PROBLEM TO WORK ON
Copy exactly, and only, the lines from the one with "type=move; before=BROWN DRINK" to the end of the listing; omit pictures.

DATASET RECORDS
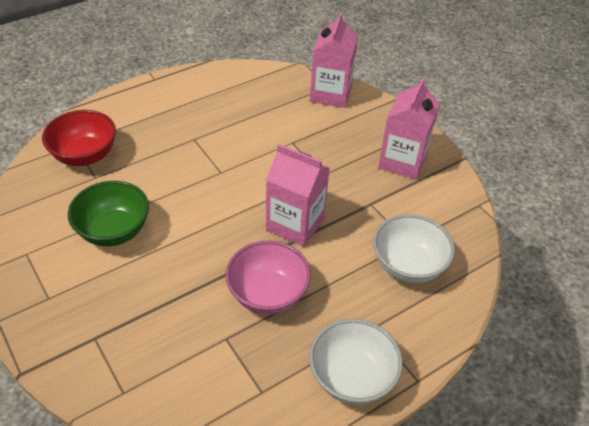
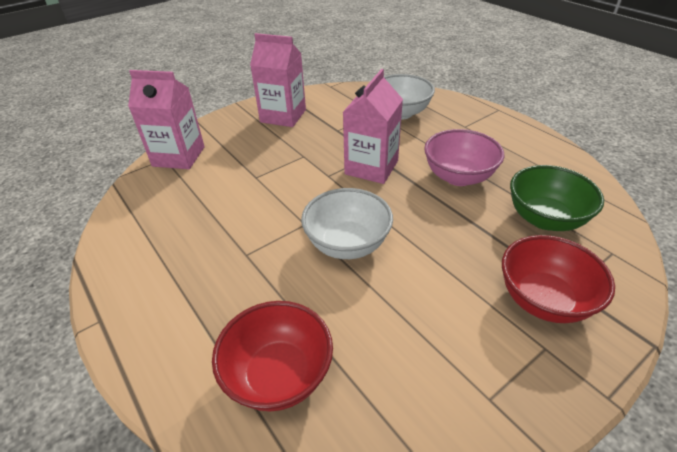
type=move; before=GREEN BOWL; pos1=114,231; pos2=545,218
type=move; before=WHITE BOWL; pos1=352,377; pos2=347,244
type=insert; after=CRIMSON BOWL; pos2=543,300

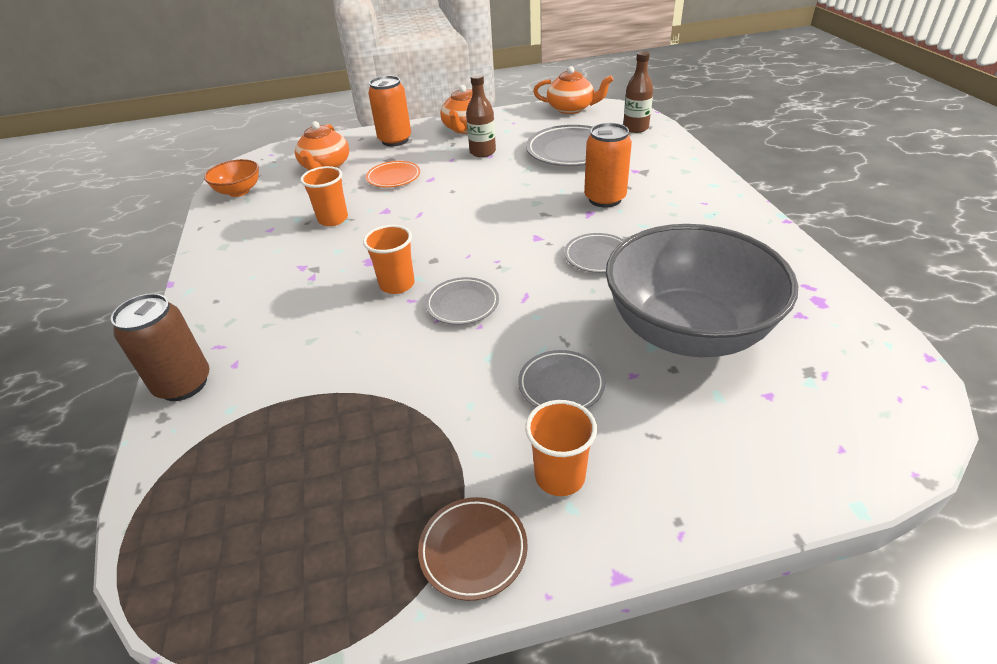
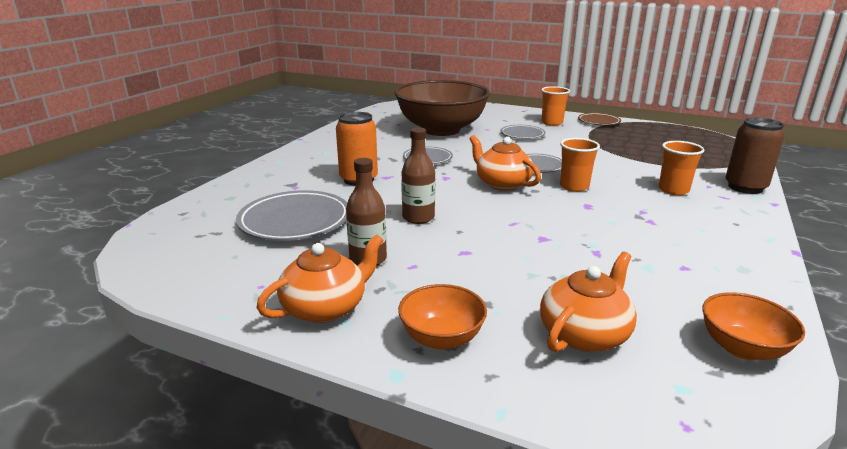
type=move; before=ORANGE-COLOURED BEAKER; pos1=333,219; pos2=673,190
type=delete; before=ORANGE-COLOURED FLAT DISH; pos1=393,177
type=replace; before=ORANGE-COLOURED CAN; after=ORANGE-COLOURED BOWL; pos1=395,140; pos2=442,338
type=move; before=ORANGE-COLOURED TEA POT; pos1=571,108; pos2=502,183
type=recolor; before=GREY BOWL; after=BROWN BOWL; pos1=687,331; pos2=441,130
type=move; before=BROWN DRINK BOTTLE; pos1=635,128; pos2=418,217

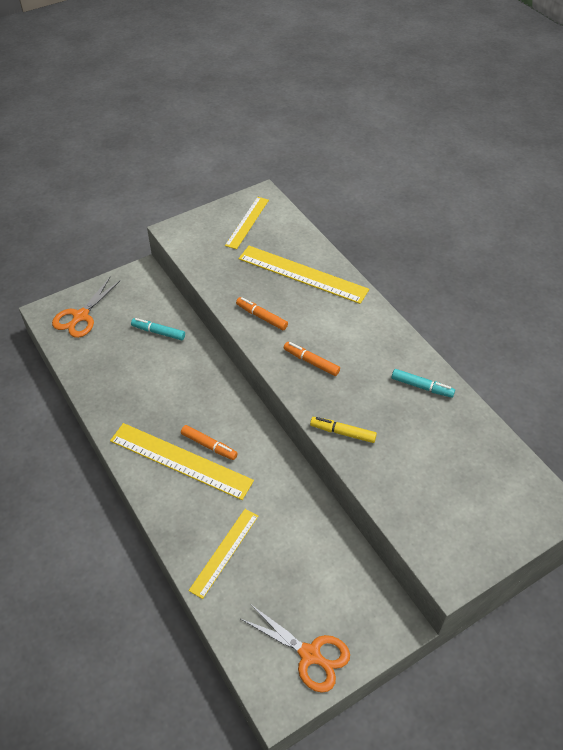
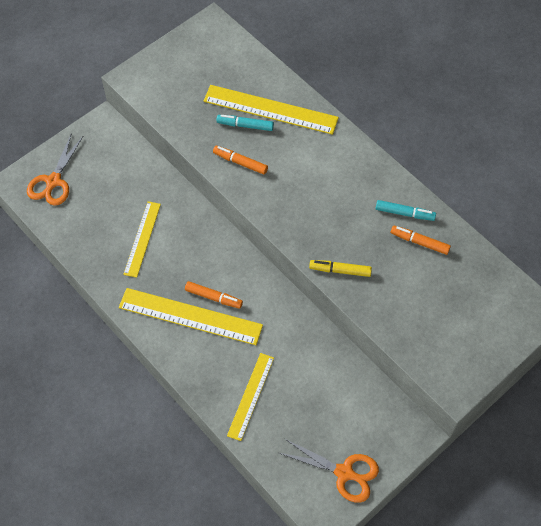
type=move; before=TURQUOISE MARKER; pos1=158,332; pos2=245,125
type=move; before=BRIGHT YELLOW RULER; pos1=247,222; pos2=142,239
type=move; before=ORANGE-COLOURED MARKER; pos1=311,362; pos2=419,242

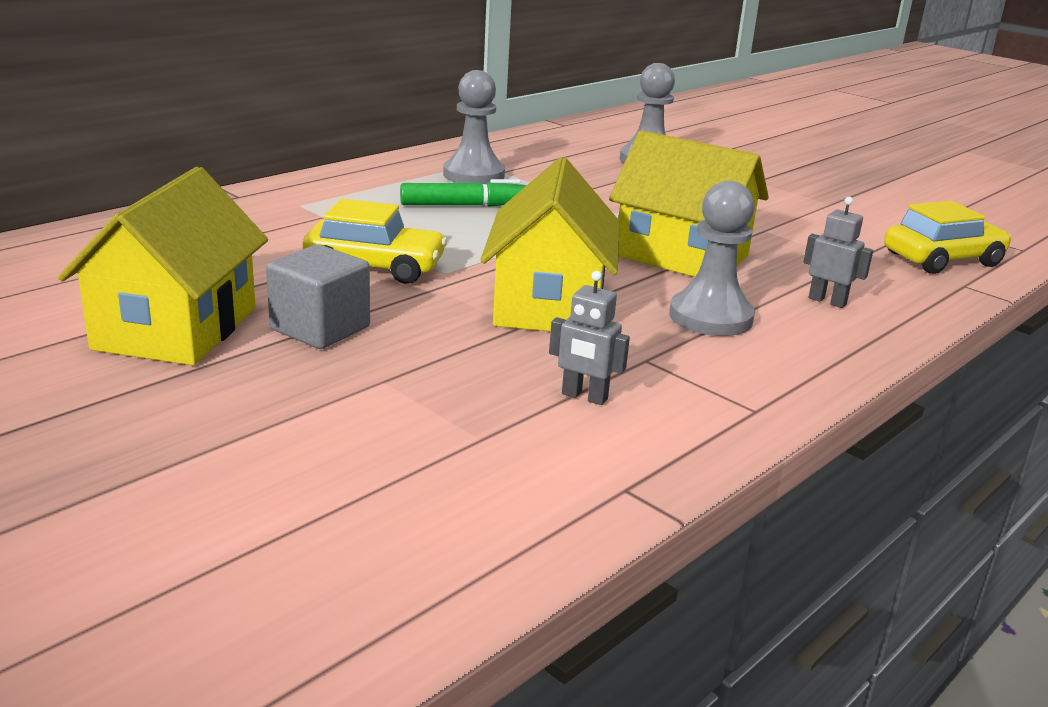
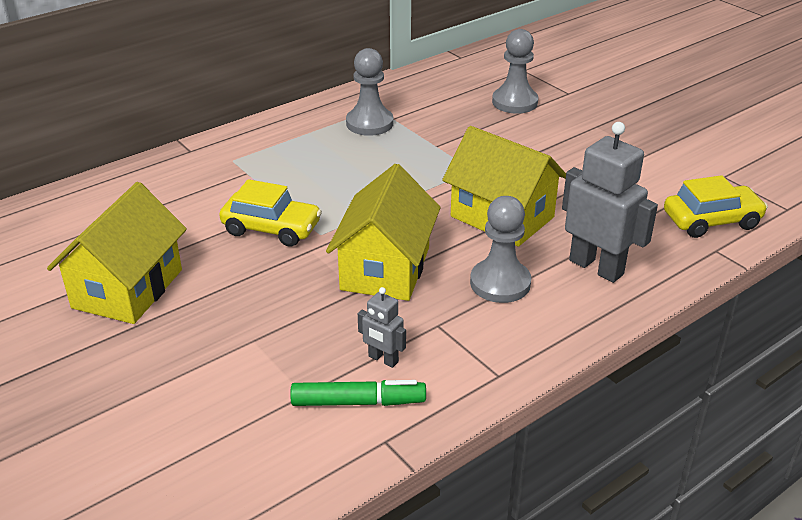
type=delete; before=GREY BLOCK; pos1=320,329
type=move; before=GREEN MARKER; pos1=464,205; pos2=358,402
type=resize; before=GREY ROBOT; pos1=827,301; pos2=596,267; scale=2.02

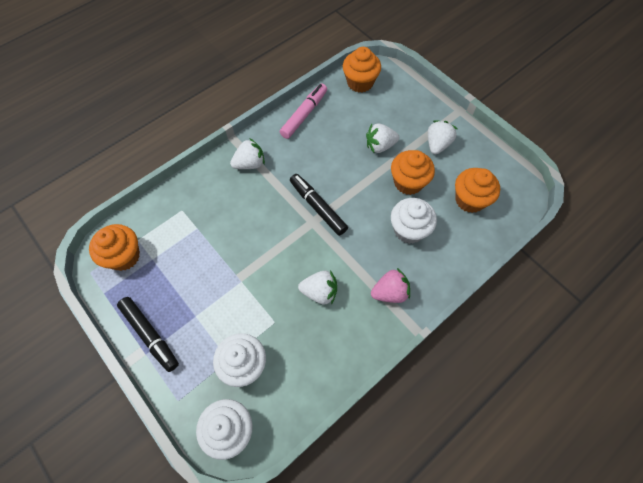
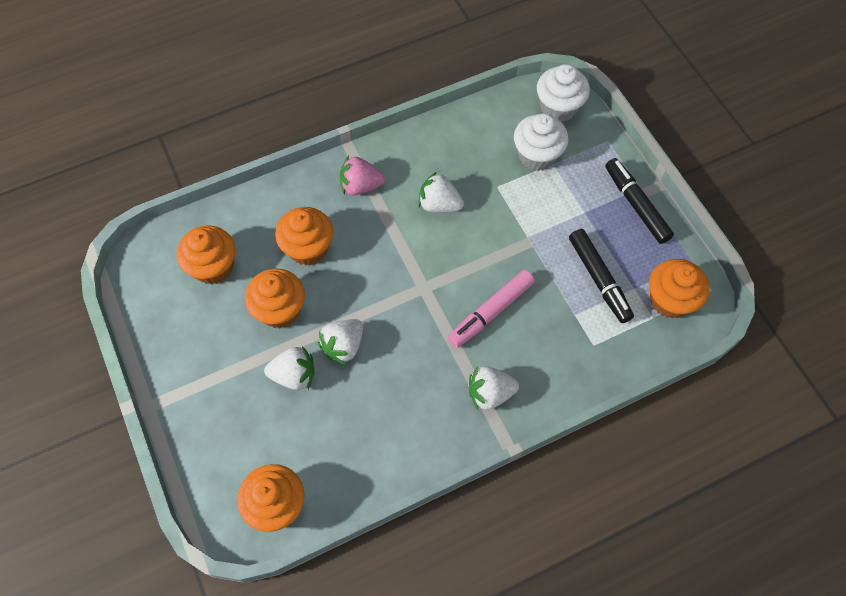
type=move; before=PINK MARKER; pos1=304,114; pos2=491,312
type=move; before=JET-BLACK MARKER; pos1=318,207; pos2=599,279
type=recolor; before=WHITE FAIRY CAKE; after=ORANGE-COLOURED FAIRY CAKE; pos1=409,230; pos2=308,248
type=move; before=WHITE STRAWBERRY; pos1=437,144; pos2=343,346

ANSWER SECTION
type=move; before=BROWN DRINK BOTTLE; pos1=635,128; pos2=418,217

type=move; before=TURQUOISE MARKER; pos1=158,332; pos2=245,125
type=move; before=BRIGHT YELLOW RULER; pos1=247,222; pos2=142,239
type=move; before=ORANGE-COLOURED MARKER; pos1=311,362; pos2=419,242

type=delete; before=GREY BLOCK; pos1=320,329
type=move; before=GREEN MARKER; pos1=464,205; pos2=358,402
type=resize; before=GREY ROBOT; pos1=827,301; pos2=596,267; scale=2.02

type=move; before=PINK MARKER; pos1=304,114; pos2=491,312
type=move; before=JET-BLACK MARKER; pos1=318,207; pos2=599,279
type=recolor; before=WHITE FAIRY CAKE; after=ORANGE-COLOURED FAIRY CAKE; pos1=409,230; pos2=308,248
type=move; before=WHITE STRAWBERRY; pos1=437,144; pos2=343,346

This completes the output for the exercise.